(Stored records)
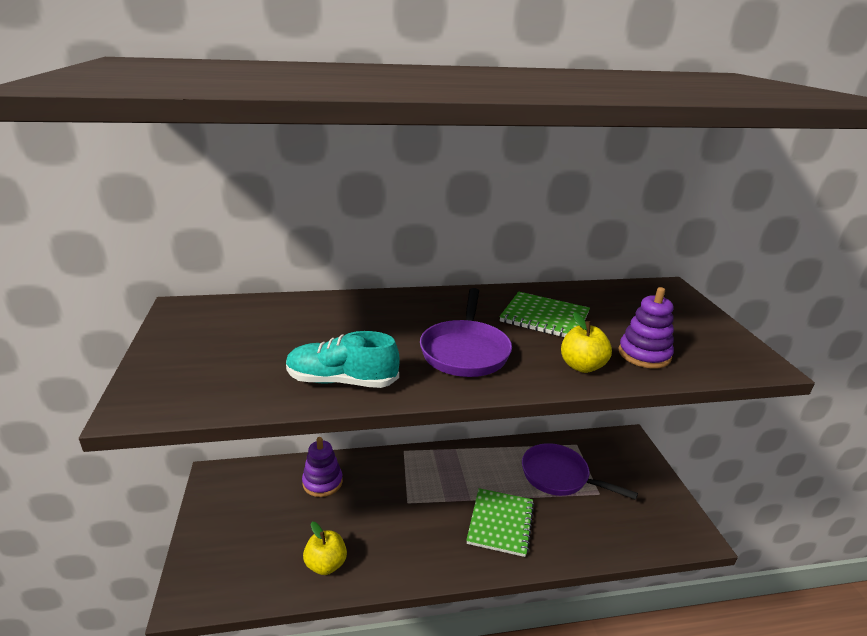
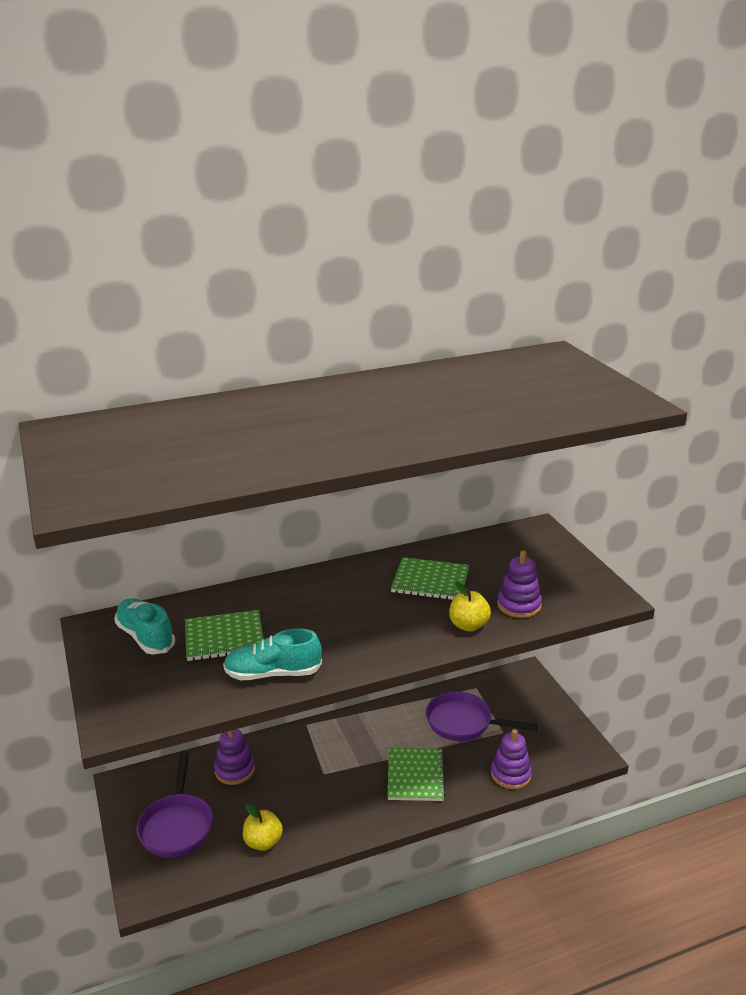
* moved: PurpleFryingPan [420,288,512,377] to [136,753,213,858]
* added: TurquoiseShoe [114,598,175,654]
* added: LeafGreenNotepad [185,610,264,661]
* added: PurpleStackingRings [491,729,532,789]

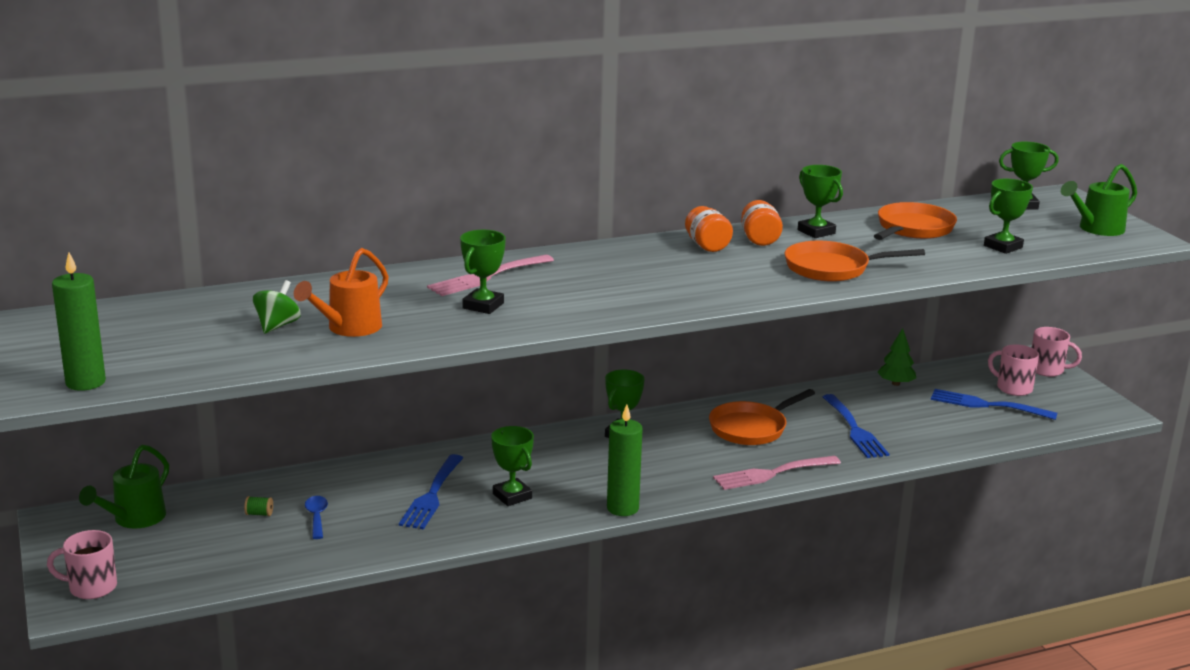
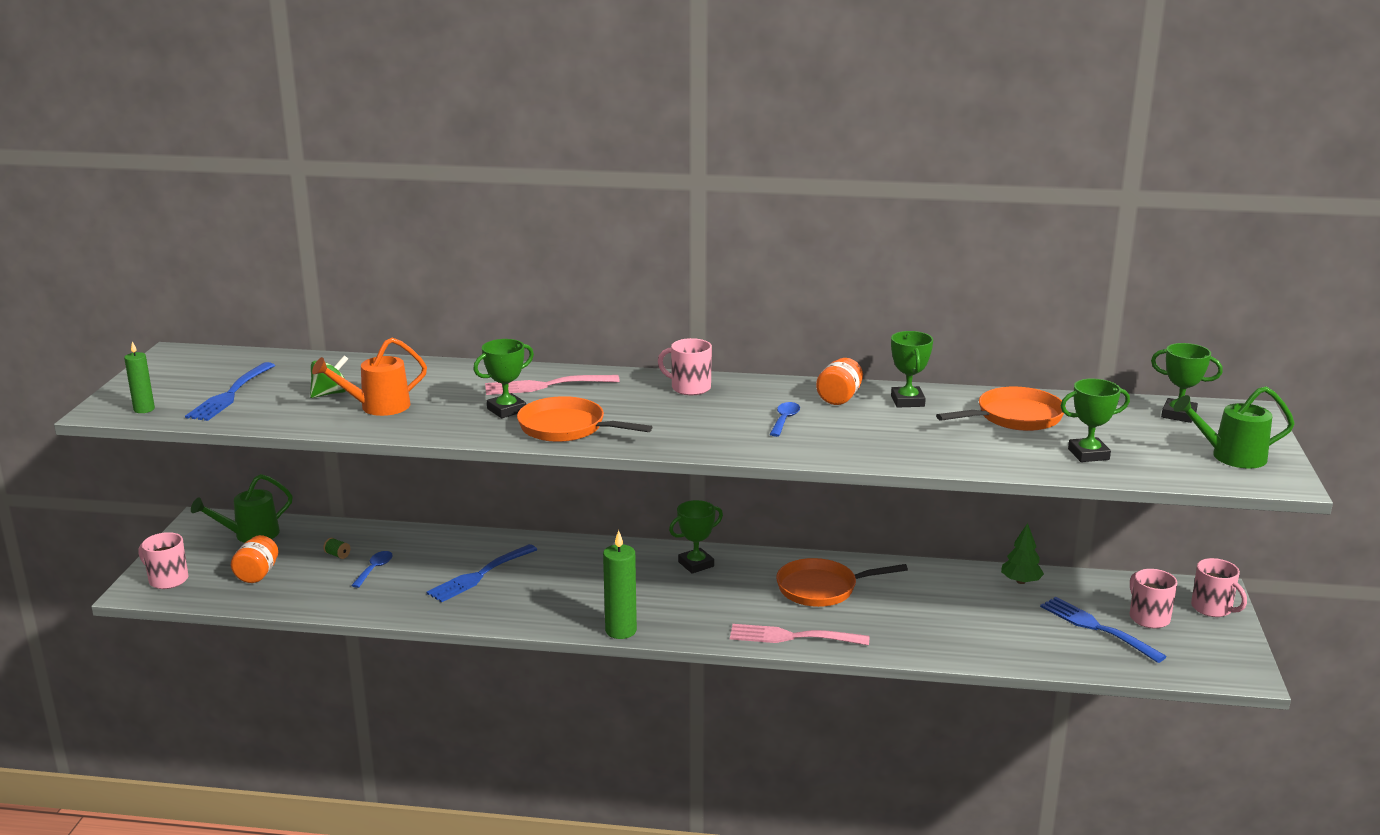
* moved: BrightOrangePreserveJar [685,206,733,252] to [231,535,278,583]
* moved: BrightOrangeFryingPan [784,241,925,282] to [517,396,652,442]
* resized: LeafGreenWaxCandle [52,252,106,391] = [124,341,155,413] x0.63
* moved: RoyalBlueFork [823,394,889,458] to [185,362,275,421]
* removed: LeafGreenAwardCup [491,426,534,506]
* added: PinkCoffeeMug [658,338,712,395]
* added: RoyalBlueTablespoon [770,402,800,437]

- [TASK PROMPT]: Take the lines above from the one containing "added: TurquoiseShoe [114,598,175,654]" to the one containing "added: LeafGreenNotepad [185,610,264,661]" and retype them exactly, both ends included, with nothing added.

- [WRITTEN ANSWER]:
* added: TurquoiseShoe [114,598,175,654]
* added: LeafGreenNotepad [185,610,264,661]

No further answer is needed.